*** MATERIAL PROVIDED Section Begins ***
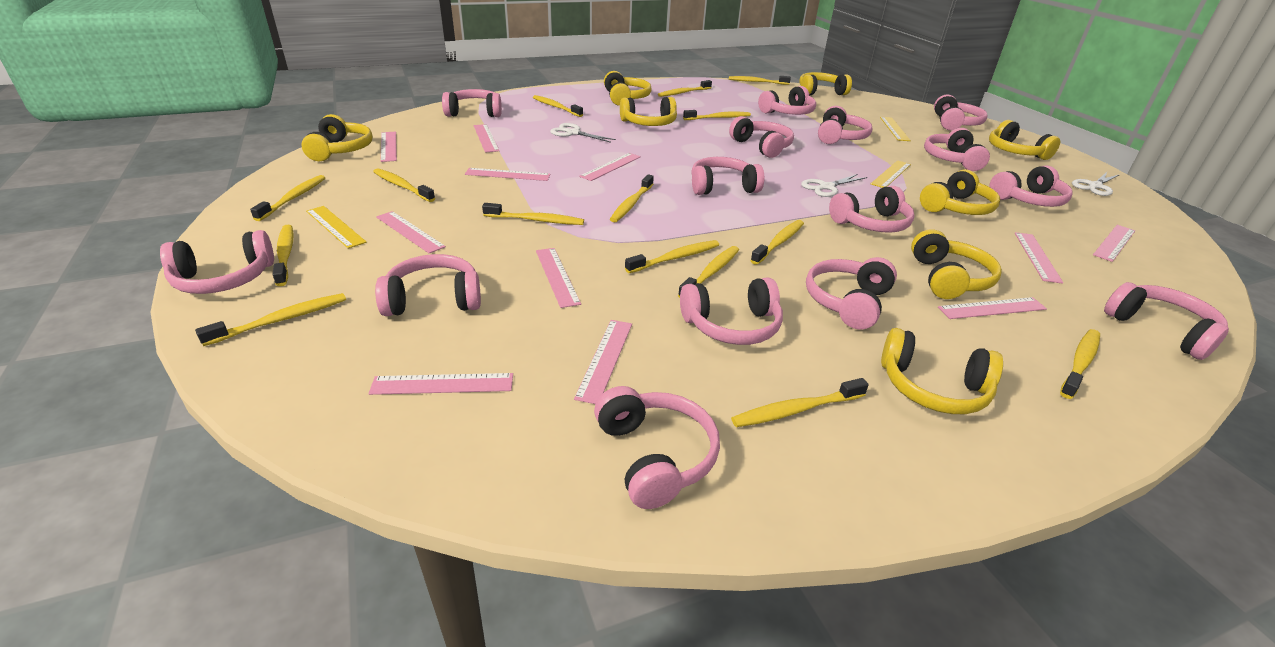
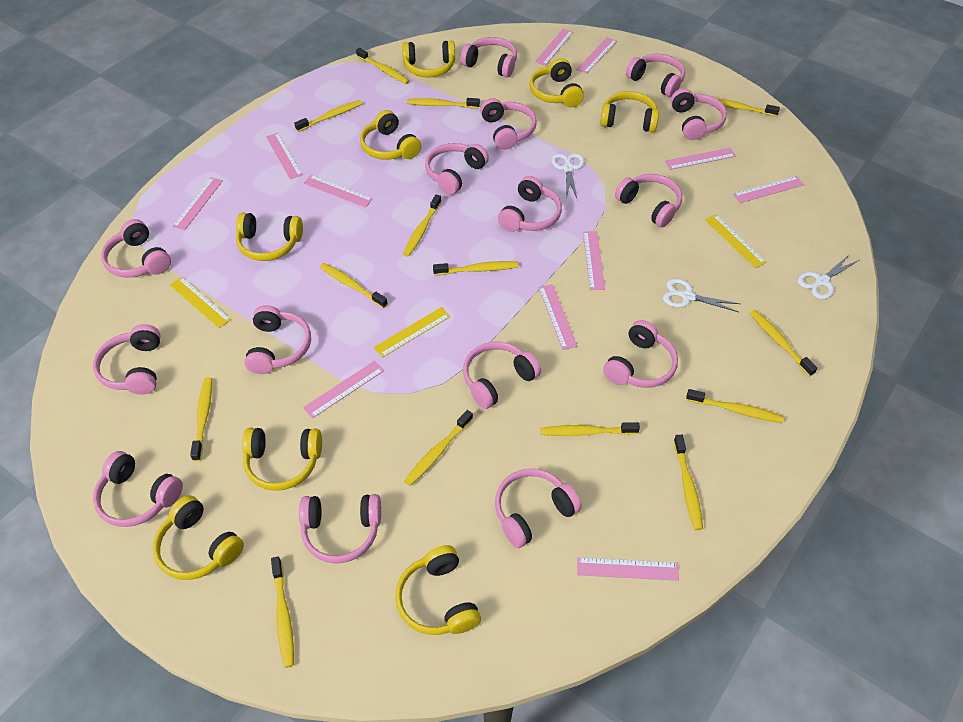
yellow toothbrush: [195,293,346,346] [250,175,325,221] [273,225,294,286] [373,168,435,202] [482,203,584,225] [533,95,583,117] [610,174,654,223] [625,240,719,273] [658,80,712,97] [678,246,739,298] [683,110,751,120] [729,76,791,85] [731,378,869,427] [750,220,804,265] [1060,329,1100,399] = 15 -> [190,377,212,461] [271,556,294,668] [294,100,362,132] [320,263,388,308] [356,48,409,84] [403,195,441,257] [404,410,473,486] [407,98,480,108] [433,261,519,275] [541,422,640,436] [674,435,703,530] [686,389,784,423] [716,98,780,117] [750,310,817,377] = 14

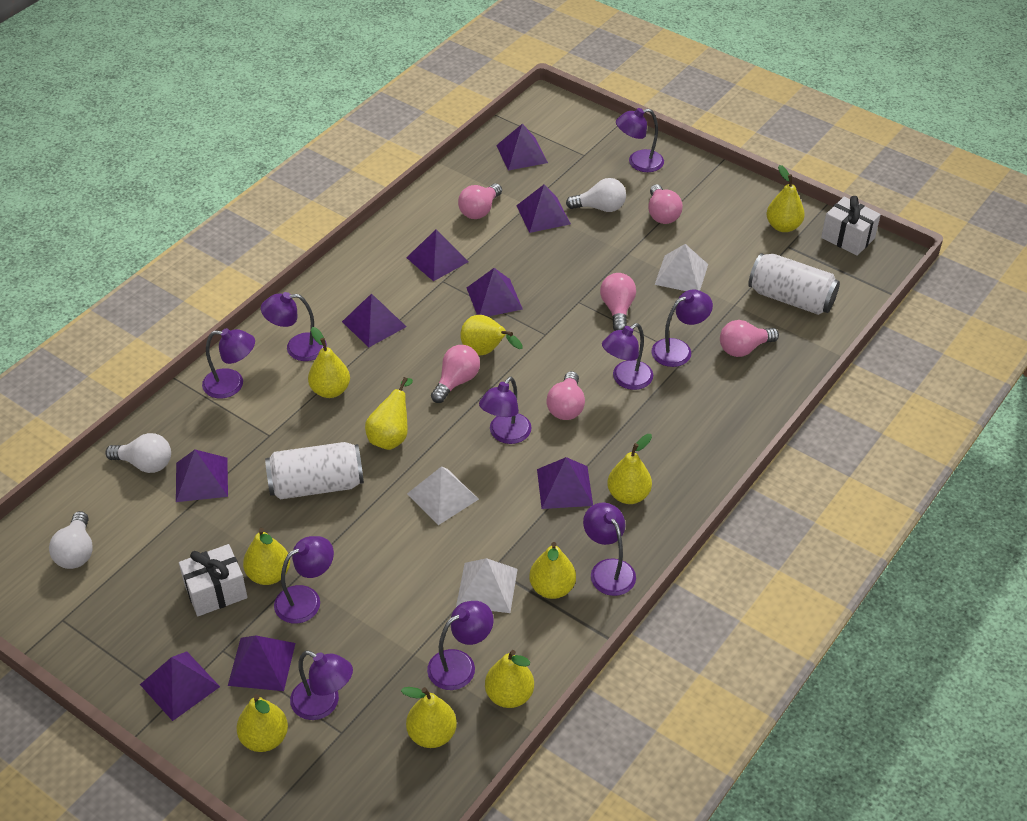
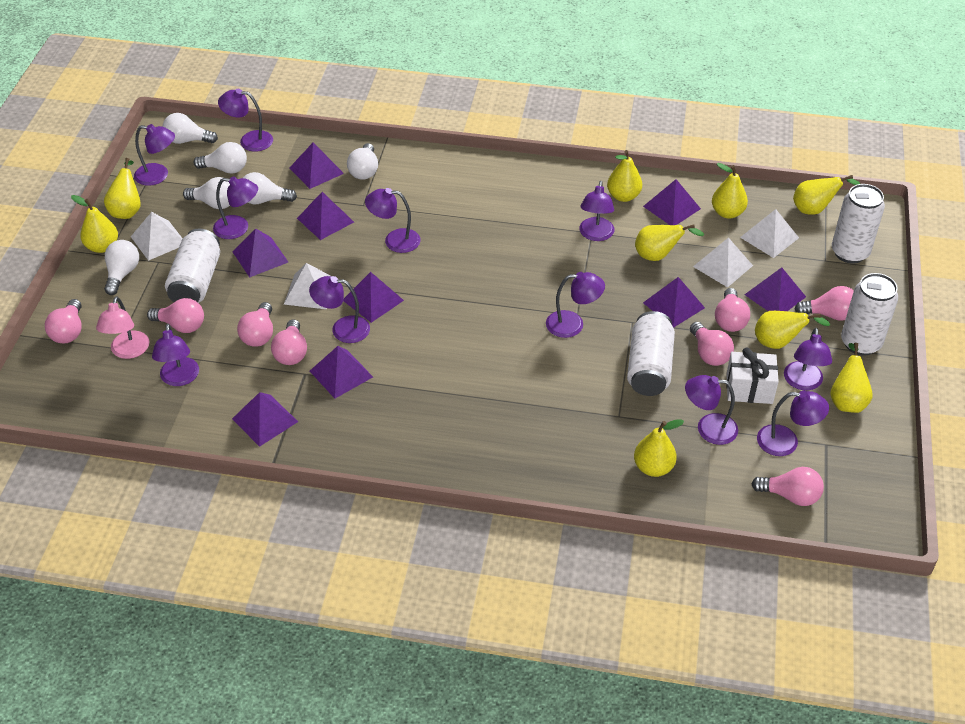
pink lamp: none = 0 -> [96,296,149,359] = 1
pink light bulb: [431,345,480,403] [458,183,502,219] [546,371,585,420] [600,273,636,331] [648,184,683,224] [720,320,779,357] = 6 -> [45,299,82,344] [147,298,204,333] [237,302,273,347] [271,319,307,365] [690,322,734,366] [715,288,750,332] [752,467,824,506] [795,286,854,321] = 8
purple lamp: [202,328,255,398] [261,292,327,361] [274,536,334,624] [290,650,353,720] [427,601,494,690] [479,377,532,444] [583,503,636,596] [602,323,653,390] [616,108,664,172] [651,290,713,367] = 10 -> [134,124,175,186] [152,324,199,386] [213,176,258,239] [218,89,273,152] [309,276,370,343] [365,188,421,253] [546,272,605,338] [579,181,614,241] [685,375,738,445] [757,391,829,456] [784,328,832,390] = 11
white can: [265,442,364,499] [748,253,840,315] = 2 -> [165,229,220,303] [627,311,675,396] [832,184,885,264] [841,273,898,356] = 4
white gift: [179,544,248,616] [821,196,881,256] = 2 -> [726,347,779,404] = 1
white light bulb: [49,511,93,569] [105,433,171,473] [566,178,626,212] = 3 -> [104,240,139,295] [162,113,218,144] [183,177,230,209] [193,142,247,174] [243,172,297,204] [347,143,378,180] = 6
white pyramid: [407,466,479,525] [456,558,518,613] [655,244,708,291] = 3 -> [131,212,183,261] [284,263,332,309] [693,237,753,288] [740,209,799,258] = 4
yellow pear: [236,694,288,752] [243,528,290,585] [308,327,350,398] [365,377,413,450] [401,687,457,748] [460,315,523,355] [485,650,534,708] [529,542,576,599] [607,434,652,504] [766,165,805,232] = 10 -> [71,195,118,253] [104,158,141,219] [607,150,642,202] [634,419,684,477] [635,225,704,261] [712,163,748,218] [755,311,831,349] [793,175,860,215] [830,343,873,413] = 9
*** MATERIAL PROVIDED Section Ends ***
= ACTION ITEM =
Your reply should repeat the entries above exactly, leaving the pictures out.

= OUTPUT =
yellow toothbrush: [195,293,346,346] [250,175,325,221] [273,225,294,286] [373,168,435,202] [482,203,584,225] [533,95,583,117] [610,174,654,223] [625,240,719,273] [658,80,712,97] [678,246,739,298] [683,110,751,120] [729,76,791,85] [731,378,869,427] [750,220,804,265] [1060,329,1100,399] = 15 -> [190,377,212,461] [271,556,294,668] [294,100,362,132] [320,263,388,308] [356,48,409,84] [403,195,441,257] [404,410,473,486] [407,98,480,108] [433,261,519,275] [541,422,640,436] [674,435,703,530] [686,389,784,423] [716,98,780,117] [750,310,817,377] = 14

pink lamp: none = 0 -> [96,296,149,359] = 1
pink light bulb: [431,345,480,403] [458,183,502,219] [546,371,585,420] [600,273,636,331] [648,184,683,224] [720,320,779,357] = 6 -> [45,299,82,344] [147,298,204,333] [237,302,273,347] [271,319,307,365] [690,322,734,366] [715,288,750,332] [752,467,824,506] [795,286,854,321] = 8
purple lamp: [202,328,255,398] [261,292,327,361] [274,536,334,624] [290,650,353,720] [427,601,494,690] [479,377,532,444] [583,503,636,596] [602,323,653,390] [616,108,664,172] [651,290,713,367] = 10 -> [134,124,175,186] [152,324,199,386] [213,176,258,239] [218,89,273,152] [309,276,370,343] [365,188,421,253] [546,272,605,338] [579,181,614,241] [685,375,738,445] [757,391,829,456] [784,328,832,390] = 11
white can: [265,442,364,499] [748,253,840,315] = 2 -> [165,229,220,303] [627,311,675,396] [832,184,885,264] [841,273,898,356] = 4
white gift: [179,544,248,616] [821,196,881,256] = 2 -> [726,347,779,404] = 1
white light bulb: [49,511,93,569] [105,433,171,473] [566,178,626,212] = 3 -> [104,240,139,295] [162,113,218,144] [183,177,230,209] [193,142,247,174] [243,172,297,204] [347,143,378,180] = 6
white pyramid: [407,466,479,525] [456,558,518,613] [655,244,708,291] = 3 -> [131,212,183,261] [284,263,332,309] [693,237,753,288] [740,209,799,258] = 4
yellow pear: [236,694,288,752] [243,528,290,585] [308,327,350,398] [365,377,413,450] [401,687,457,748] [460,315,523,355] [485,650,534,708] [529,542,576,599] [607,434,652,504] [766,165,805,232] = 10 -> [71,195,118,253] [104,158,141,219] [607,150,642,202] [634,419,684,477] [635,225,704,261] [712,163,748,218] [755,311,831,349] [793,175,860,215] [830,343,873,413] = 9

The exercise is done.